> _GOAL OF THE EXERCISE_: Reproduce the listing that follows in full. Omit its images.

> _DATA EXTRACT_:
+++
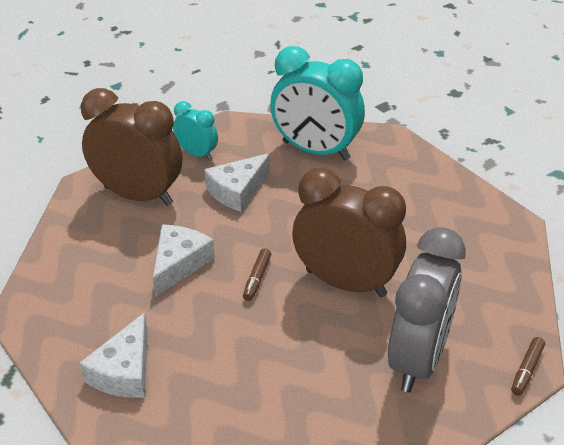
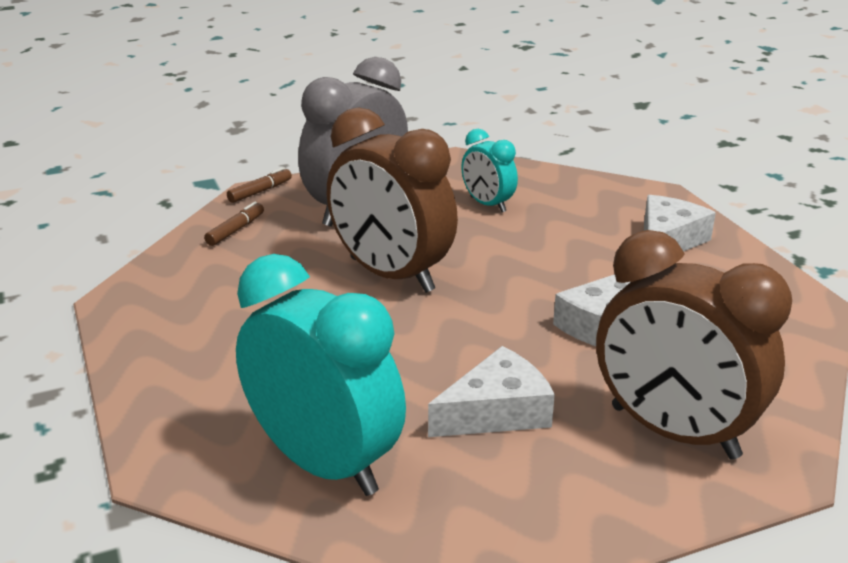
camera: 165 degrees left, 10 degrees down
(197, 154) = (559, 499): turquoise clock -> turquoise clock (487, 204)
(257, 278) = (501, 294): brown marker -> brown marker (235, 230)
+++
> _WRITTEN RESPONSE_:
camera: 165 degrees left, 10 degrees down
(197, 154) = (559, 499): turquoise clock -> turquoise clock (487, 204)
(257, 278) = (501, 294): brown marker -> brown marker (235, 230)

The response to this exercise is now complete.